** Opening ENTRIES SHOWN block **
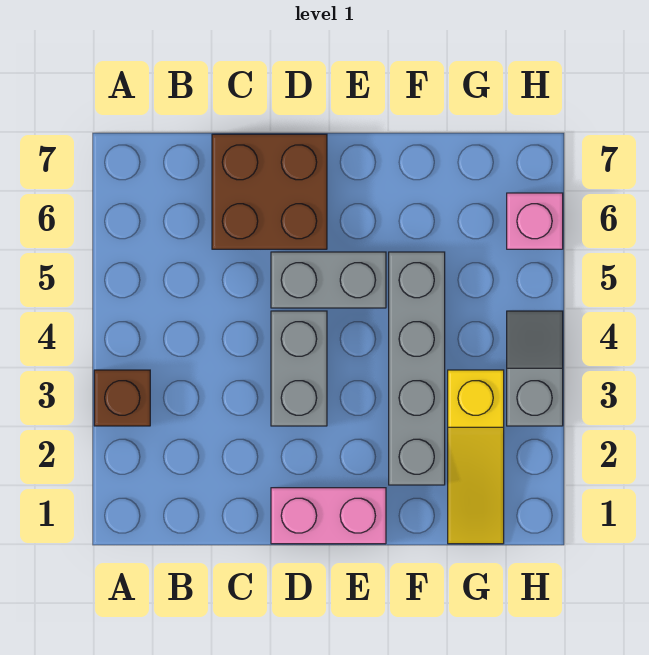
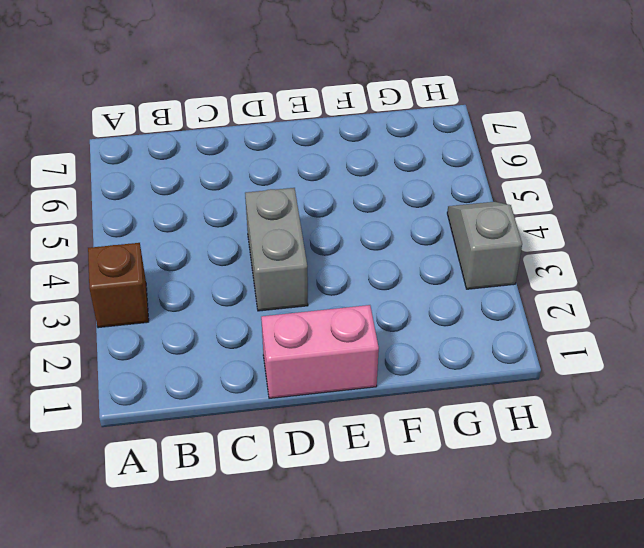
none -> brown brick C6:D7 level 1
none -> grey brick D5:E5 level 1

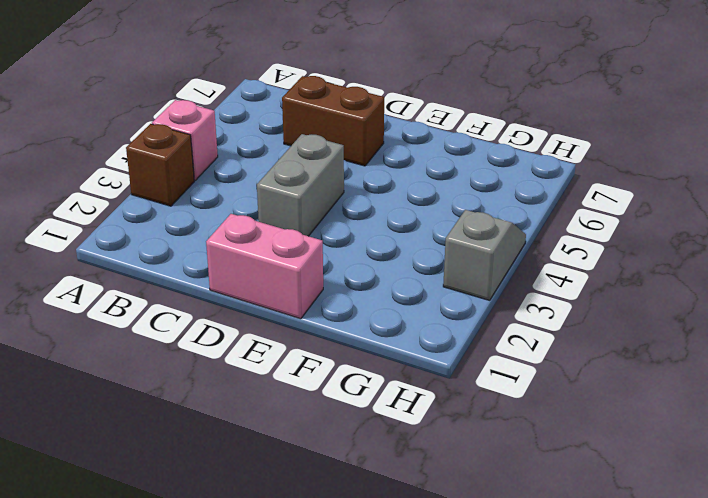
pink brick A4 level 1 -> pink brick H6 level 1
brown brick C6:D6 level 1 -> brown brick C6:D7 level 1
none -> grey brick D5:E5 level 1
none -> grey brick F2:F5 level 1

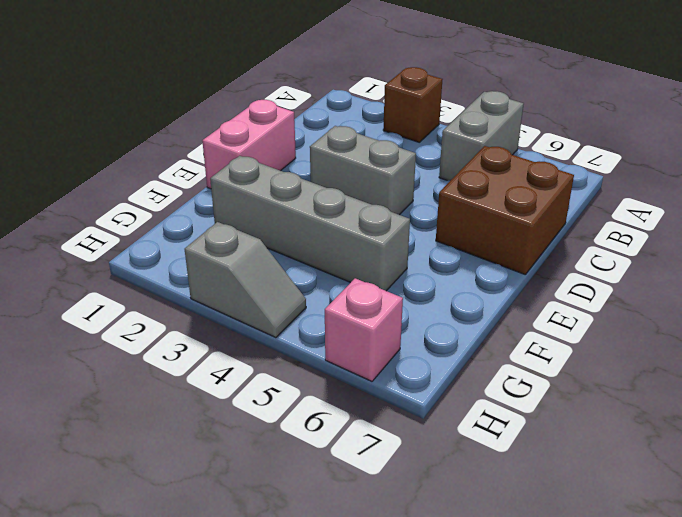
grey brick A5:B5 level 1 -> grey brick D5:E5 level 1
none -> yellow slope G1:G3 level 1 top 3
** Closing ENTRIES SHOWN block **
ASSIGNED TASK. Your copy should hold exactly and only the lines from the one containing "brown brick C6:D6" through the end of the material, inclusive, repeated word for word and without pictures.

RESPONSE.
brown brick C6:D6 level 1 -> brown brick C6:D7 level 1
none -> grey brick D5:E5 level 1
none -> grey brick F2:F5 level 1

grey brick A5:B5 level 1 -> grey brick D5:E5 level 1
none -> yellow slope G1:G3 level 1 top 3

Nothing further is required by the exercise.